**YOUR TASK**. Return exactly the lines from the "camera: 105 degrees left, 15 degrees up" line through the last line of the entries below. Include no pictures.

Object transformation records
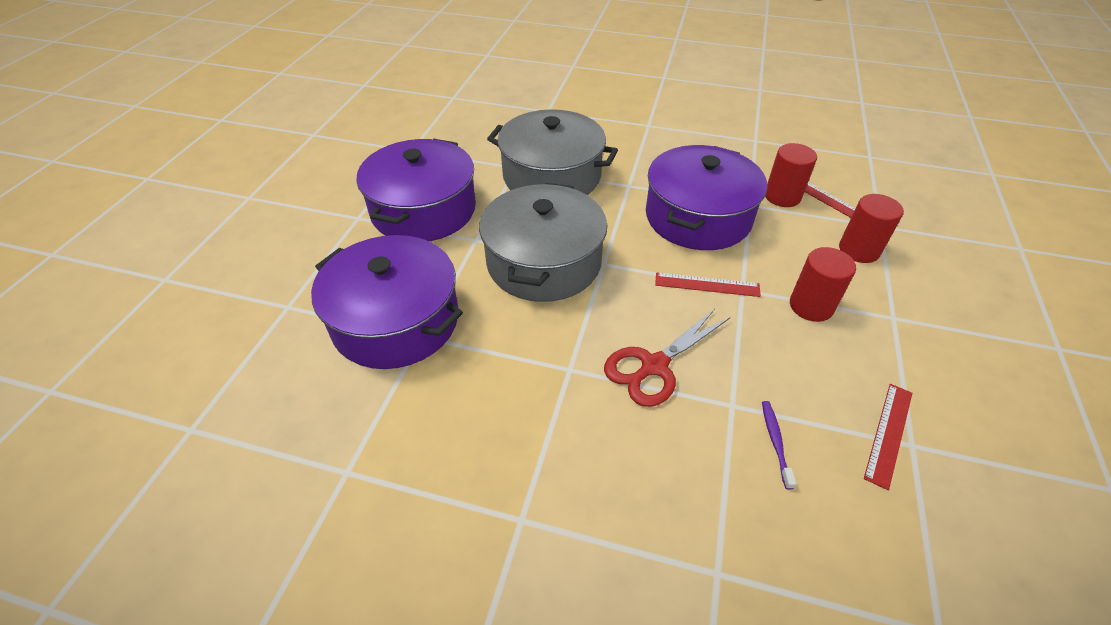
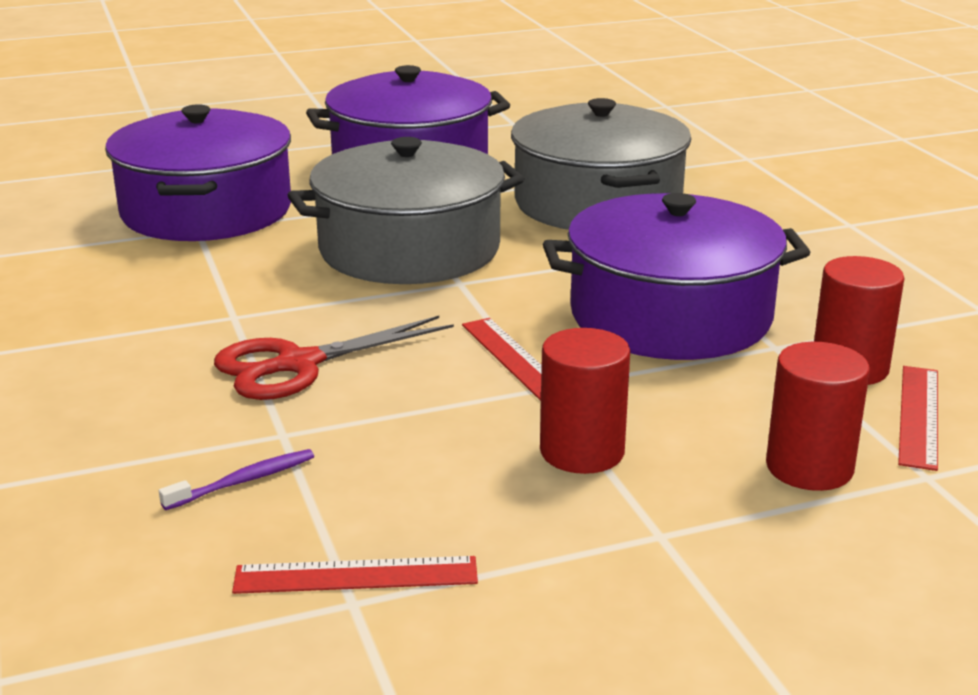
camera: 55 degrees right, 20 degrees down
(654, 366) = (298, 364): red scissors -> red scissors turned 45 degrees counterclockwise

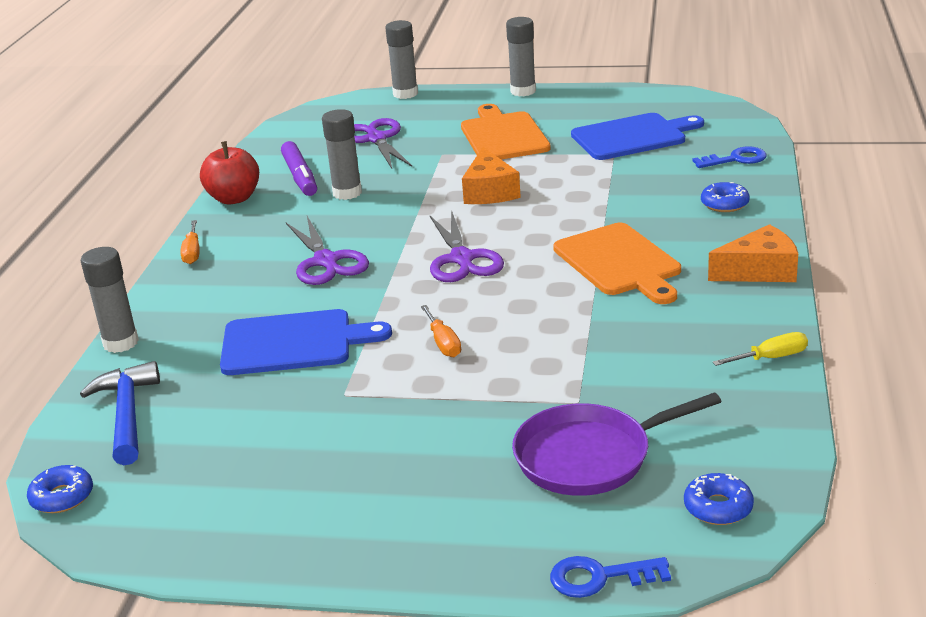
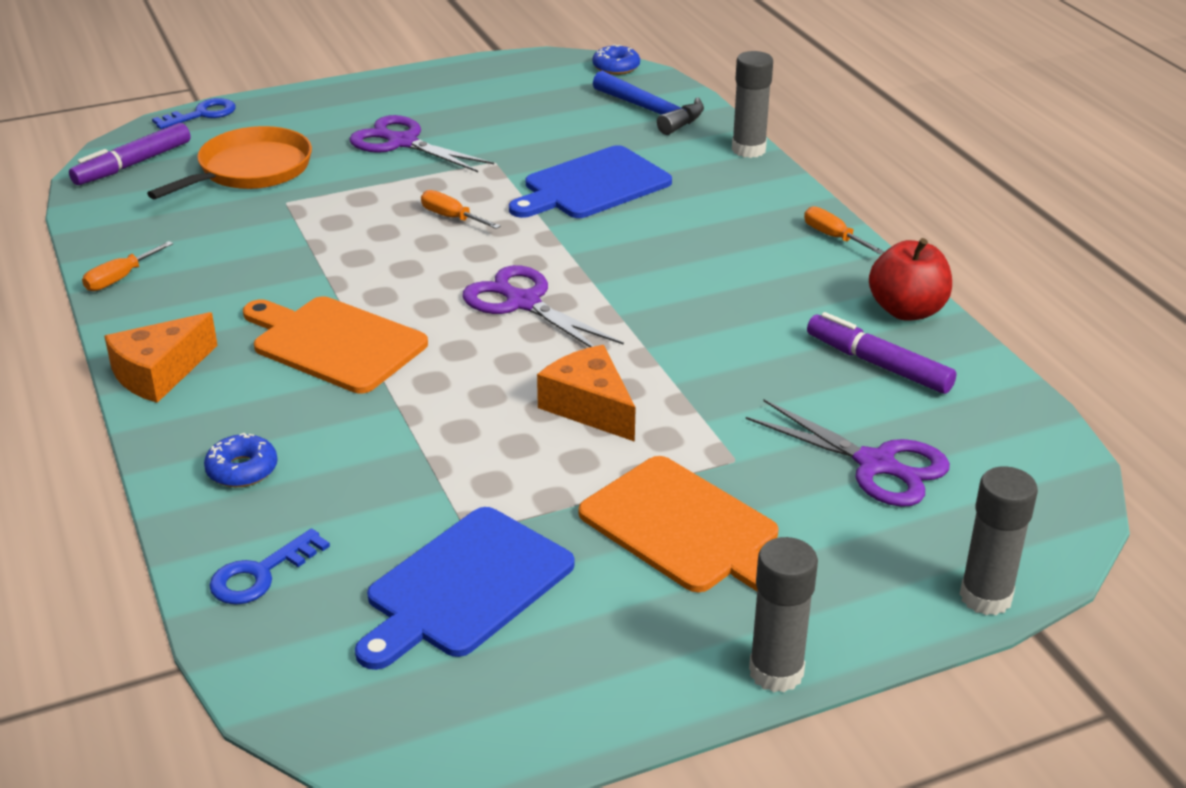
camera: 145 degrees right, 5 degrees up
(326, 261) = (672, 263): purple scissors -> purple scissors (402, 142)
(347, 193) = (777, 355): grey glue stick -> none
(589, 457) = (250, 170): purple pan -> orange pan
(718, 507) = (133, 164): blue donut -> purple marker
(771, 358) = (120, 278): yellow screwdriver -> orange screwdriver

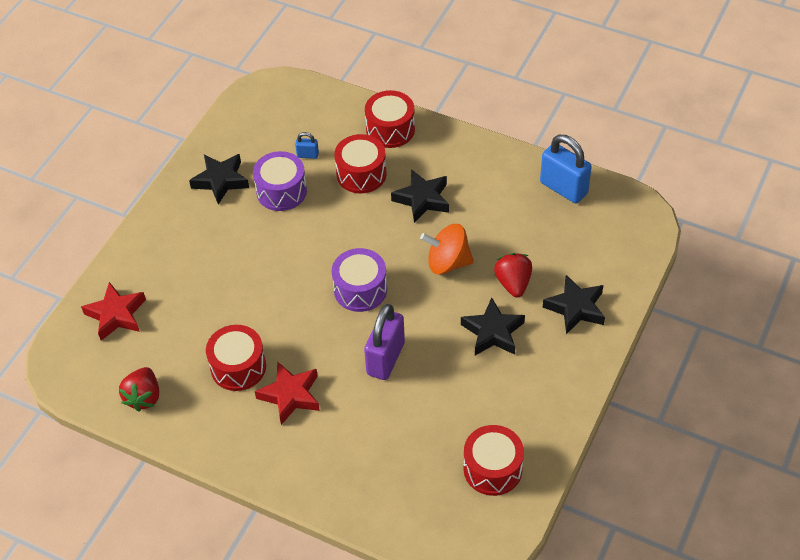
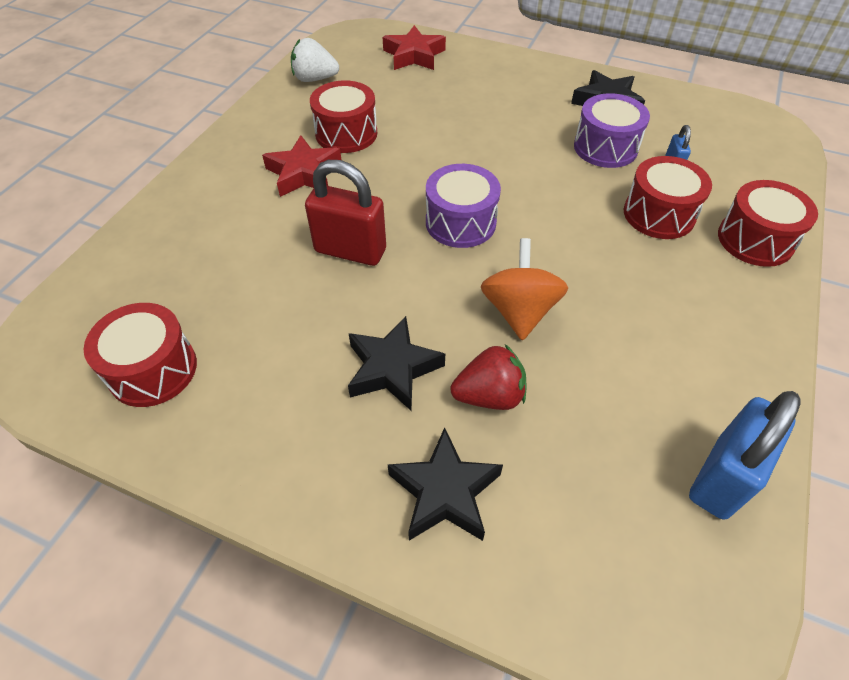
camera: 85 degrees right, 0 degrees up
(143, 397) = (315, 79): red strawberry -> white strawberry
(385, 358) = (350, 250): purple padlock -> red padlock
(422, 199) = (633, 279): black star -> none

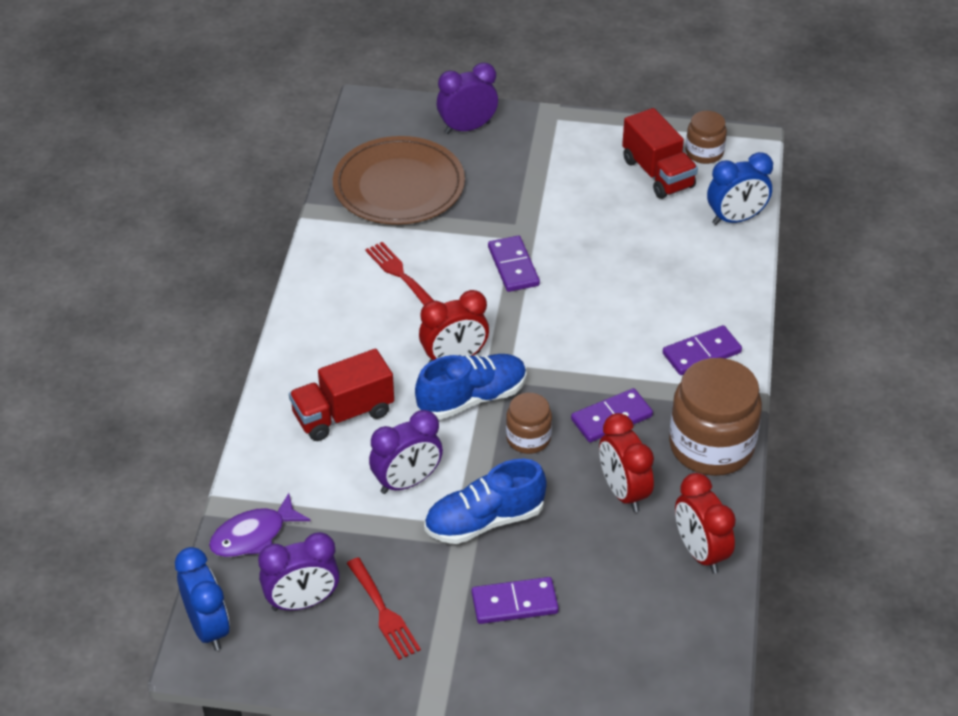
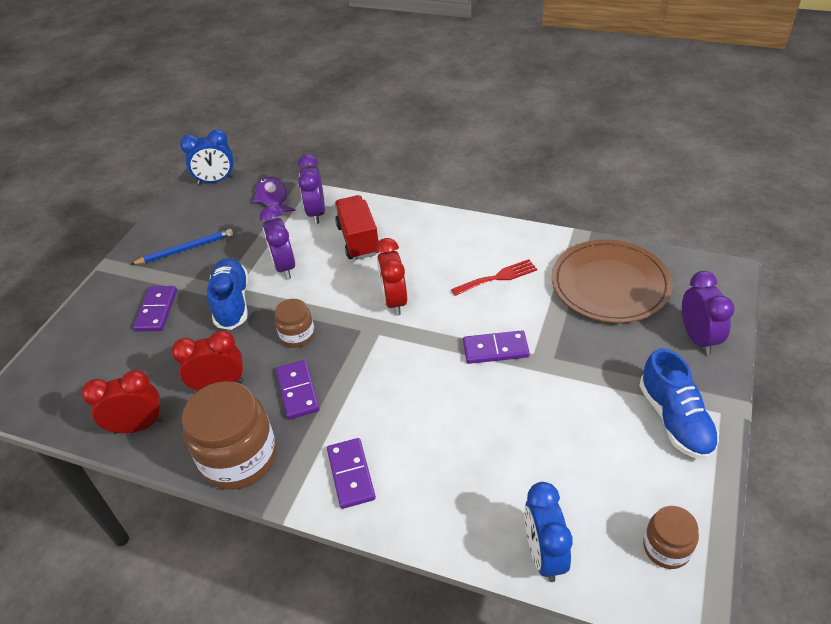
camera: 105 degrees right, 0 degrees up
(302, 602) = (213, 216): purple clock -> purple clock (316, 213)
(384, 612) = (185, 249): red fork -> blue pencil
(472, 398) = (350, 307): blue shoe -> blue shoe (675, 419)
(658, 173) = (626, 490): red truck -> none

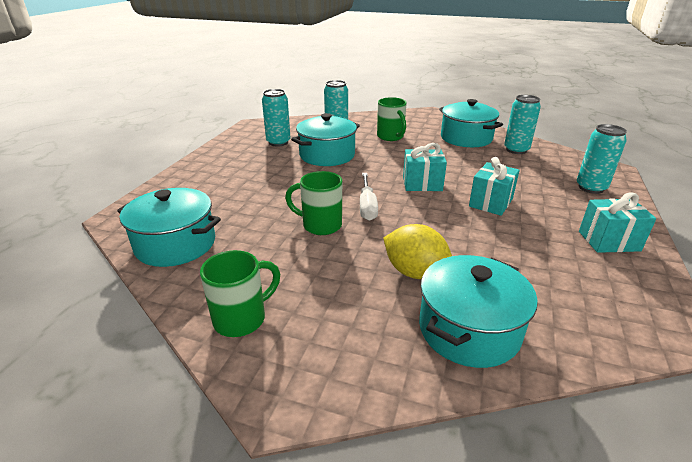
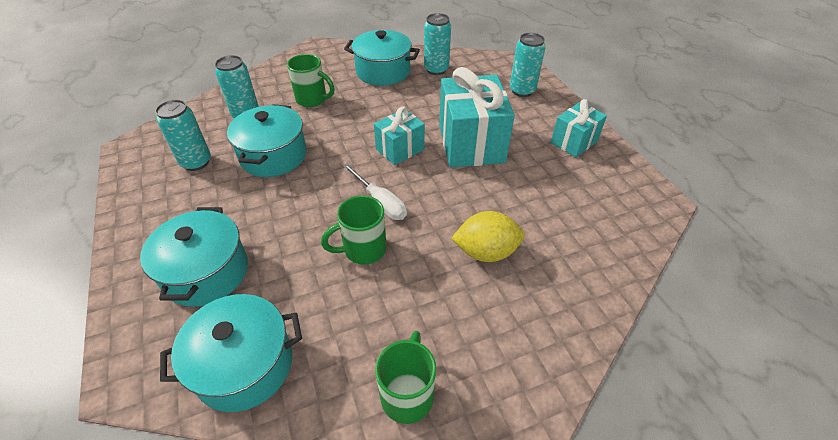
camera: 40 degrees left, 15 degrees up
(469, 330) = (565, 280): turquoise pot -> turquoise pot (206, 272)
(491, 203) = (471, 144): turquoise gift -> turquoise gift, size x1.77

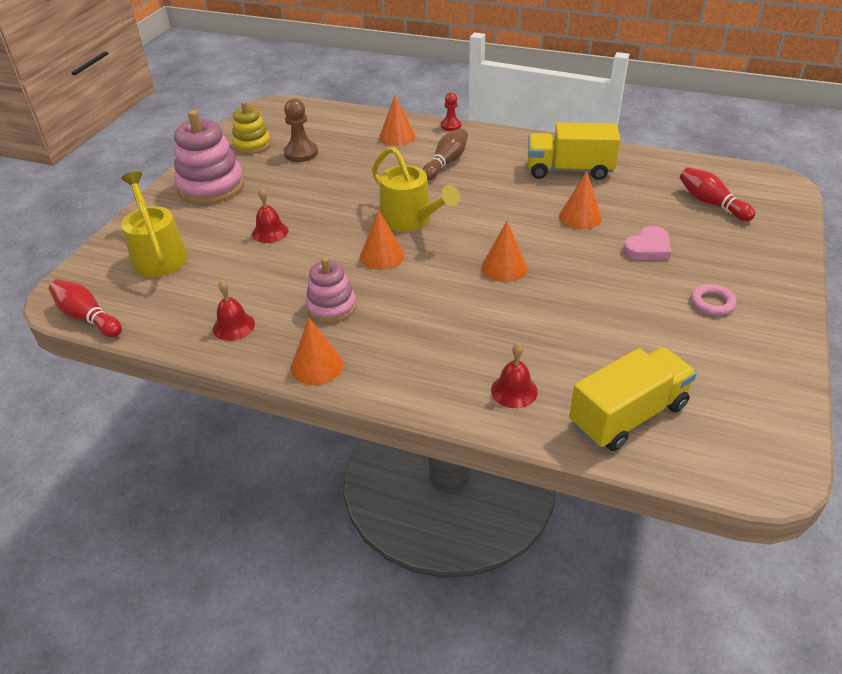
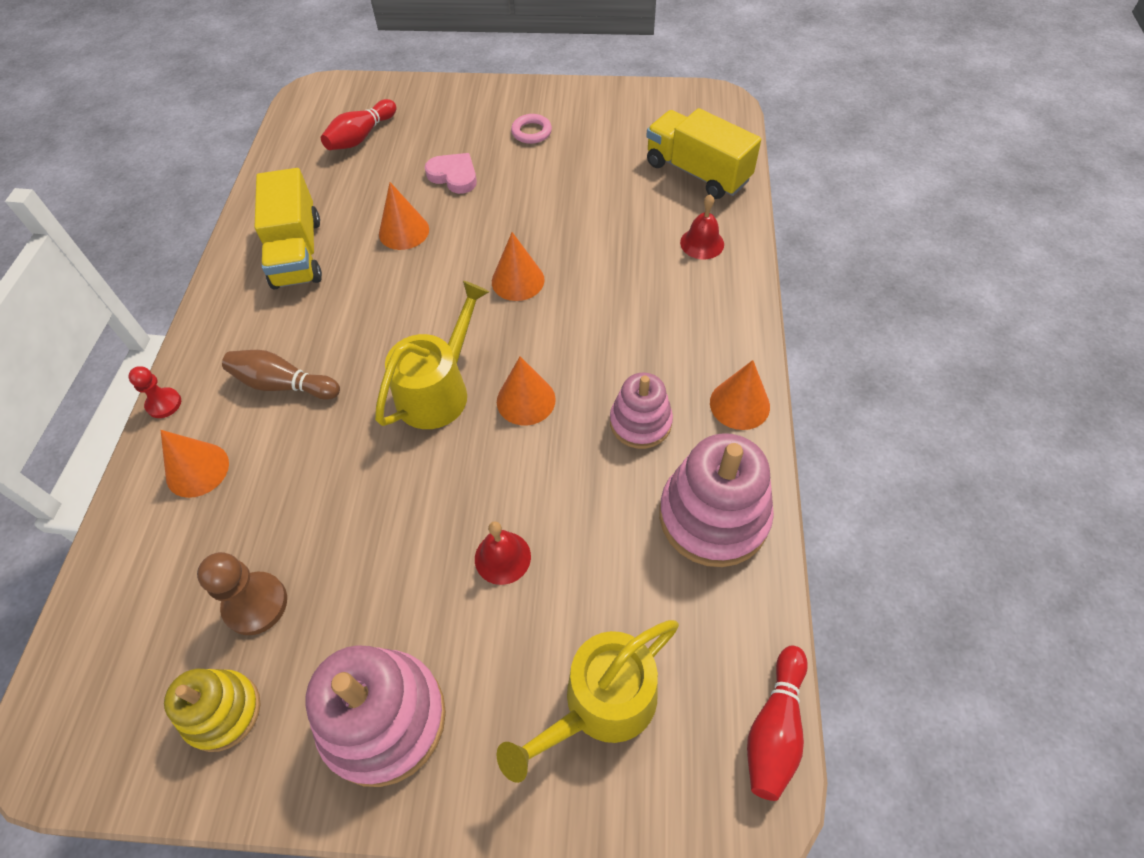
camera: 105 degrees left, 15 degrees up
(233, 326) = (713, 516): red bell -> pink stacking toy

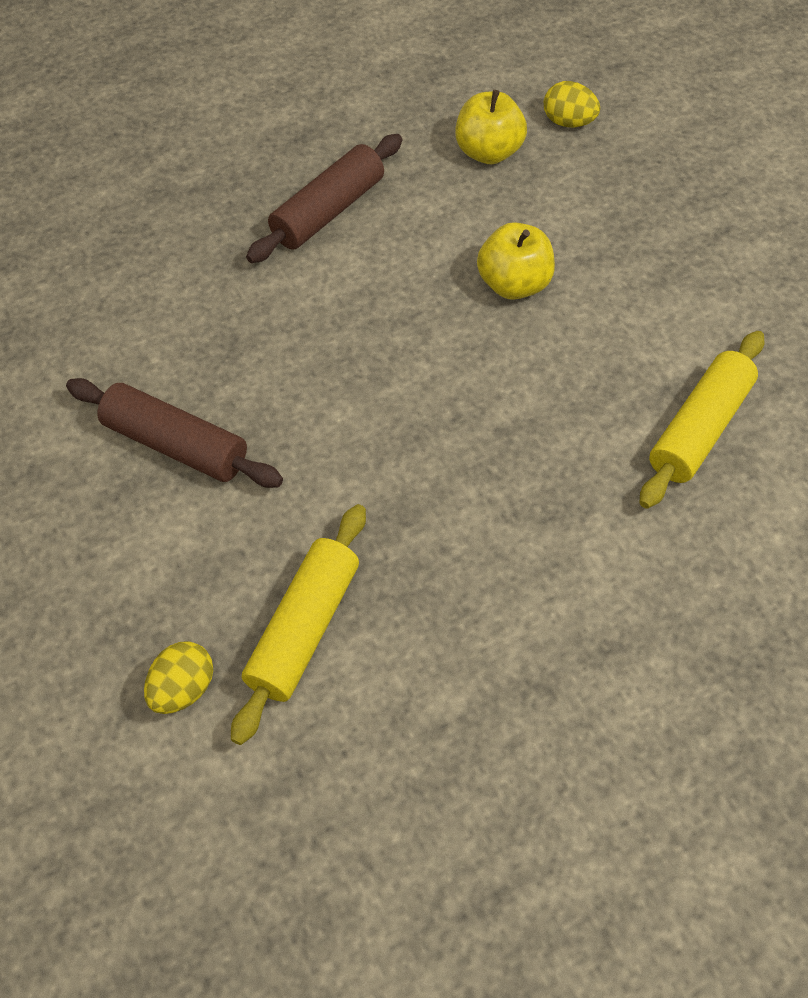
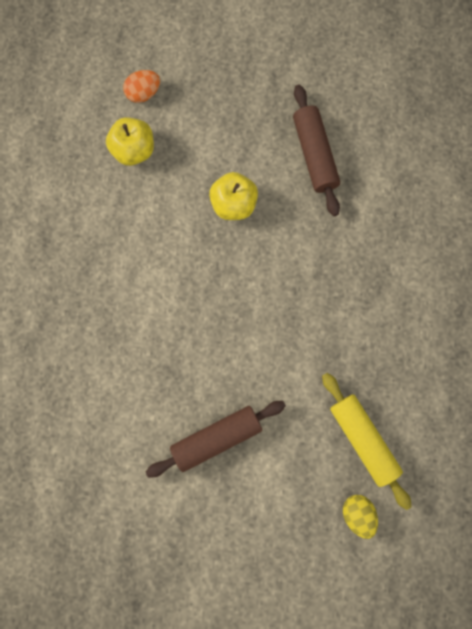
camera: 55 degrees left, 20 degrees up
(328, 211) = (113, 263): brown rolling pin -> brown rolling pin (314, 154)
(568, 122) = (143, 93): yellow egg -> orange egg
(699, 428) = (379, 184): yellow rolling pin -> none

**EXERCISE OUTPUT**.
camera: 105 degrees left, 15 degrees up
(233, 326) = (713, 516): red bell -> pink stacking toy

camera: 55 degrees left, 20 degrees up
(328, 211) = (113, 263): brown rolling pin -> brown rolling pin (314, 154)
(568, 122) = (143, 93): yellow egg -> orange egg
(699, 428) = (379, 184): yellow rolling pin -> none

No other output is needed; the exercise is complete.